Your objective: This exercise asks for the records to be retyped exactly as they read.
Data supplied Start Marker
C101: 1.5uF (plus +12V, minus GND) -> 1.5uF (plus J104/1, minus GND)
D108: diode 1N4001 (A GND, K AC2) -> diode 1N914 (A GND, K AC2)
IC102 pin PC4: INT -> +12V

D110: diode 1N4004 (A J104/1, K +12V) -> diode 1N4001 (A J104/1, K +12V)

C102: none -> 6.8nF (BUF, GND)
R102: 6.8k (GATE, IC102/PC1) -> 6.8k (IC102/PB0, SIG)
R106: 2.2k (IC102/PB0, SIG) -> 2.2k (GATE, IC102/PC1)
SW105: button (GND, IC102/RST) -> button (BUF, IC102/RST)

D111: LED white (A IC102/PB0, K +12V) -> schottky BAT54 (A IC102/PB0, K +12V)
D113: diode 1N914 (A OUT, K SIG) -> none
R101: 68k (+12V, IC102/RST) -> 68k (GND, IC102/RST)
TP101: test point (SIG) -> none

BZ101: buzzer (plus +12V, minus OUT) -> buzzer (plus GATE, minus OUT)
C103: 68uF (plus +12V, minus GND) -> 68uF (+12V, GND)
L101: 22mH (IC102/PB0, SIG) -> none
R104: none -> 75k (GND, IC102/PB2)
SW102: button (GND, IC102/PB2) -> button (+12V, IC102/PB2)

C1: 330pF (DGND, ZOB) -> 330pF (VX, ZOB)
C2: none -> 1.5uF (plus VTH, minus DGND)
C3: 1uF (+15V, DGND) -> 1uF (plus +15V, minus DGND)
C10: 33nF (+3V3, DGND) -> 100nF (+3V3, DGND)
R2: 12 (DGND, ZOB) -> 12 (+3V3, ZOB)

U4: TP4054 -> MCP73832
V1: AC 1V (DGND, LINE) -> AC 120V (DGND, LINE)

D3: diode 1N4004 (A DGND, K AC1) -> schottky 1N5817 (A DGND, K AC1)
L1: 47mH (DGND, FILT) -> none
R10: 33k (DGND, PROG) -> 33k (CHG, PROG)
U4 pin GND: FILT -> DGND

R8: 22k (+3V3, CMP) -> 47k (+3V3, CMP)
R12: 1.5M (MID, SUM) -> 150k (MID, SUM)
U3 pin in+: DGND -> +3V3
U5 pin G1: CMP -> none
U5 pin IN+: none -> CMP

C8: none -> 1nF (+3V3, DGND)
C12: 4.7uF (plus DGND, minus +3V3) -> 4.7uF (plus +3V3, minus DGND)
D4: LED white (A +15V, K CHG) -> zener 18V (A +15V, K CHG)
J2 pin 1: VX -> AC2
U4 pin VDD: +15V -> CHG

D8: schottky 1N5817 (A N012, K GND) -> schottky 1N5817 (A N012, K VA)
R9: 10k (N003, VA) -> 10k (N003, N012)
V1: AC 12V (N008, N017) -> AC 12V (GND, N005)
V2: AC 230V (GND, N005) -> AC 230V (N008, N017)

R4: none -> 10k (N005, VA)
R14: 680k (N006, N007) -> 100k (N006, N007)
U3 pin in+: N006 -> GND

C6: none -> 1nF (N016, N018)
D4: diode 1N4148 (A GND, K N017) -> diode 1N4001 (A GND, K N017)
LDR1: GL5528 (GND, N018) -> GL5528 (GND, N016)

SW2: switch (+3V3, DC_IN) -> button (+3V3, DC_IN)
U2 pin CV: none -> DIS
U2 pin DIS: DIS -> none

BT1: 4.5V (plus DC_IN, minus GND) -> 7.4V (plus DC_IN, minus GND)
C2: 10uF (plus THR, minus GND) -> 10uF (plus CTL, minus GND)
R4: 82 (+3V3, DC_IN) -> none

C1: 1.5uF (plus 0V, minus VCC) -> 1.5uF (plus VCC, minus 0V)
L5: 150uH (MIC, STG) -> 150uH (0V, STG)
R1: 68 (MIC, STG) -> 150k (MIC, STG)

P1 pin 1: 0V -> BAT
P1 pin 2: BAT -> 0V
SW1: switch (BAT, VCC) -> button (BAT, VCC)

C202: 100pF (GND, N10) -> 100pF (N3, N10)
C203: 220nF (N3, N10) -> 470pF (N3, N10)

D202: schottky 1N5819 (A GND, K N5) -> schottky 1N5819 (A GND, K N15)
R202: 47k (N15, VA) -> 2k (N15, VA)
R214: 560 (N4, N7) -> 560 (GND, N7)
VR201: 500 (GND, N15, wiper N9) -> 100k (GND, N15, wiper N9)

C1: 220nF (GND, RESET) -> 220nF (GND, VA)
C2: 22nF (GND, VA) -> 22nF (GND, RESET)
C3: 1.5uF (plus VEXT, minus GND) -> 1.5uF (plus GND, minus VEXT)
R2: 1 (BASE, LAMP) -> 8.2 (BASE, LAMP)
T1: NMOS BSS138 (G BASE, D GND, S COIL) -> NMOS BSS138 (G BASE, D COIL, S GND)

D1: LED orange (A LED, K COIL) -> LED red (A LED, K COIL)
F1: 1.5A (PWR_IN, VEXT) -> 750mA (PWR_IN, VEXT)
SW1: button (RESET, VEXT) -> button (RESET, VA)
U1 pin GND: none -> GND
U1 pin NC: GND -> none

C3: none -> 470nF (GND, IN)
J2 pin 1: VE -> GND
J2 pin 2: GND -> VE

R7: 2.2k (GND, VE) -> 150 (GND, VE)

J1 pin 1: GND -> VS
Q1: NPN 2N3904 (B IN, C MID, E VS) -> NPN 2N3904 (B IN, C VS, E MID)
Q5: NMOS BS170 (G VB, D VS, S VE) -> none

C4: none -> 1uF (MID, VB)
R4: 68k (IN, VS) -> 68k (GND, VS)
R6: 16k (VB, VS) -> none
Data supplied End Marker
Result of this task:
C101: 1.5uF (plus +12V, minus GND) -> 1.5uF (plus J104/1, minus GND)
D108: diode 1N4001 (A GND, K AC2) -> diode 1N914 (A GND, K AC2)
IC102 pin PC4: INT -> +12V

D110: diode 1N4004 (A J104/1, K +12V) -> diode 1N4001 (A J104/1, K +12V)

C102: none -> 6.8nF (BUF, GND)
R102: 6.8k (GATE, IC102/PC1) -> 6.8k (IC102/PB0, SIG)
R106: 2.2k (IC102/PB0, SIG) -> 2.2k (GATE, IC102/PC1)
SW105: button (GND, IC102/RST) -> button (BUF, IC102/RST)

D111: LED white (A IC102/PB0, K +12V) -> schottky BAT54 (A IC102/PB0, K +12V)
D113: diode 1N914 (A OUT, K SIG) -> none
R101: 68k (+12V, IC102/RST) -> 68k (GND, IC102/RST)
TP101: test point (SIG) -> none

BZ101: buzzer (plus +12V, minus OUT) -> buzzer (plus GATE, minus OUT)
C103: 68uF (plus +12V, minus GND) -> 68uF (+12V, GND)
L101: 22mH (IC102/PB0, SIG) -> none
R104: none -> 75k (GND, IC102/PB2)
SW102: button (GND, IC102/PB2) -> button (+12V, IC102/PB2)

C1: 330pF (DGND, ZOB) -> 330pF (VX, ZOB)
C2: none -> 1.5uF (plus VTH, minus DGND)
C3: 1uF (+15V, DGND) -> 1uF (plus +15V, minus DGND)
C10: 33nF (+3V3, DGND) -> 100nF (+3V3, DGND)
R2: 12 (DGND, ZOB) -> 12 (+3V3, ZOB)

U4: TP4054 -> MCP73832
V1: AC 1V (DGND, LINE) -> AC 120V (DGND, LINE)

D3: diode 1N4004 (A DGND, K AC1) -> schottky 1N5817 (A DGND, K AC1)
L1: 47mH (DGND, FILT) -> none
R10: 33k (DGND, PROG) -> 33k (CHG, PROG)
U4 pin GND: FILT -> DGND

R8: 22k (+3V3, CMP) -> 47k (+3V3, CMP)
R12: 1.5M (MID, SUM) -> 150k (MID, SUM)
U3 pin in+: DGND -> +3V3
U5 pin G1: CMP -> none
U5 pin IN+: none -> CMP

C8: none -> 1nF (+3V3, DGND)
C12: 4.7uF (plus DGND, minus +3V3) -> 4.7uF (plus +3V3, minus DGND)
D4: LED white (A +15V, K CHG) -> zener 18V (A +15V, K CHG)
J2 pin 1: VX -> AC2
U4 pin VDD: +15V -> CHG

D8: schottky 1N5817 (A N012, K GND) -> schottky 1N5817 (A N012, K VA)
R9: 10k (N003, VA) -> 10k (N003, N012)
V1: AC 12V (N008, N017) -> AC 12V (GND, N005)
V2: AC 230V (GND, N005) -> AC 230V (N008, N017)

R4: none -> 10k (N005, VA)
R14: 680k (N006, N007) -> 100k (N006, N007)
U3 pin in+: N006 -> GND

C6: none -> 1nF (N016, N018)
D4: diode 1N4148 (A GND, K N017) -> diode 1N4001 (A GND, K N017)
LDR1: GL5528 (GND, N018) -> GL5528 (GND, N016)

SW2: switch (+3V3, DC_IN) -> button (+3V3, DC_IN)
U2 pin CV: none -> DIS
U2 pin DIS: DIS -> none

BT1: 4.5V (plus DC_IN, minus GND) -> 7.4V (plus DC_IN, minus GND)
C2: 10uF (plus THR, minus GND) -> 10uF (plus CTL, minus GND)
R4: 82 (+3V3, DC_IN) -> none

C1: 1.5uF (plus 0V, minus VCC) -> 1.5uF (plus VCC, minus 0V)
L5: 150uH (MIC, STG) -> 150uH (0V, STG)
R1: 68 (MIC, STG) -> 150k (MIC, STG)

P1 pin 1: 0V -> BAT
P1 pin 2: BAT -> 0V
SW1: switch (BAT, VCC) -> button (BAT, VCC)

C202: 100pF (GND, N10) -> 100pF (N3, N10)
C203: 220nF (N3, N10) -> 470pF (N3, N10)

D202: schottky 1N5819 (A GND, K N5) -> schottky 1N5819 (A GND, K N15)
R202: 47k (N15, VA) -> 2k (N15, VA)
R214: 560 (N4, N7) -> 560 (GND, N7)
VR201: 500 (GND, N15, wiper N9) -> 100k (GND, N15, wiper N9)

C1: 220nF (GND, RESET) -> 220nF (GND, VA)
C2: 22nF (GND, VA) -> 22nF (GND, RESET)
C3: 1.5uF (plus VEXT, minus GND) -> 1.5uF (plus GND, minus VEXT)
R2: 1 (BASE, LAMP) -> 8.2 (BASE, LAMP)
T1: NMOS BSS138 (G BASE, D GND, S COIL) -> NMOS BSS138 (G BASE, D COIL, S GND)

D1: LED orange (A LED, K COIL) -> LED red (A LED, K COIL)
F1: 1.5A (PWR_IN, VEXT) -> 750mA (PWR_IN, VEXT)
SW1: button (RESET, VEXT) -> button (RESET, VA)
U1 pin GND: none -> GND
U1 pin NC: GND -> none

C3: none -> 470nF (GND, IN)
J2 pin 1: VE -> GND
J2 pin 2: GND -> VE

R7: 2.2k (GND, VE) -> 150 (GND, VE)

J1 pin 1: GND -> VS
Q1: NPN 2N3904 (B IN, C MID, E VS) -> NPN 2N3904 (B IN, C VS, E MID)
Q5: NMOS BS170 (G VB, D VS, S VE) -> none

C4: none -> 1uF (MID, VB)
R4: 68k (IN, VS) -> 68k (GND, VS)
R6: 16k (VB, VS) -> none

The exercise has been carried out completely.